▸ **What is expected**: After finding the line with "U203: MCP7940 -> DS1307" in the entries below, retype exactly each line from there through the line with "U3 pin GND: N002 -> GND", including that final line.

Collection entries
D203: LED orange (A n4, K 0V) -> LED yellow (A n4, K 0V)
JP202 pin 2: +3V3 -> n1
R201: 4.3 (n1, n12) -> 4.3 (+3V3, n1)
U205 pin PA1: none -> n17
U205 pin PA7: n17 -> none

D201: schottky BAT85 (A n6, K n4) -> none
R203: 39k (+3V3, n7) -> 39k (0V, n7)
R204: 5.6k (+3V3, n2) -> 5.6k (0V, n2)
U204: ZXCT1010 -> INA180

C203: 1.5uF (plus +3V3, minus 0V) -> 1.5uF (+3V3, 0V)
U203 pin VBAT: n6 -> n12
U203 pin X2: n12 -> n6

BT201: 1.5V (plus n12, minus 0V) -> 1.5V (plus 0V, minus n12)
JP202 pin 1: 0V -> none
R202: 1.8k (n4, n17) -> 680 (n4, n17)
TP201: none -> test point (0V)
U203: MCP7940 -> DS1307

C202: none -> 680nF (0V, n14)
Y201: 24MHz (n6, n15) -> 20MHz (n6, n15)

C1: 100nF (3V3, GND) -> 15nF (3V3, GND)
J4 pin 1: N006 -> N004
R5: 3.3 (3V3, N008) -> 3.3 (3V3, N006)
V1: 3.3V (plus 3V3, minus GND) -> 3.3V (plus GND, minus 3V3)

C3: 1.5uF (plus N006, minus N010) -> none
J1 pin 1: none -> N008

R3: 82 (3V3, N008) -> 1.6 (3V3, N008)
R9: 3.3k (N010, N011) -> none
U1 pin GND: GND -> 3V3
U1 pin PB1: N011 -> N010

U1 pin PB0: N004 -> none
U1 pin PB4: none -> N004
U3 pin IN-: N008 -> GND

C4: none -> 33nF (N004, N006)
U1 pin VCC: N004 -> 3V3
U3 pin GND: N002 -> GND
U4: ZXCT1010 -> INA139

▸ **Written answer**:
U203: MCP7940 -> DS1307

C202: none -> 680nF (0V, n14)
Y201: 24MHz (n6, n15) -> 20MHz (n6, n15)

C1: 100nF (3V3, GND) -> 15nF (3V3, GND)
J4 pin 1: N006 -> N004
R5: 3.3 (3V3, N008) -> 3.3 (3V3, N006)
V1: 3.3V (plus 3V3, minus GND) -> 3.3V (plus GND, minus 3V3)

C3: 1.5uF (plus N006, minus N010) -> none
J1 pin 1: none -> N008

R3: 82 (3V3, N008) -> 1.6 (3V3, N008)
R9: 3.3k (N010, N011) -> none
U1 pin GND: GND -> 3V3
U1 pin PB1: N011 -> N010

U1 pin PB0: N004 -> none
U1 pin PB4: none -> N004
U3 pin IN-: N008 -> GND

C4: none -> 33nF (N004, N006)
U1 pin VCC: N004 -> 3V3
U3 pin GND: N002 -> GND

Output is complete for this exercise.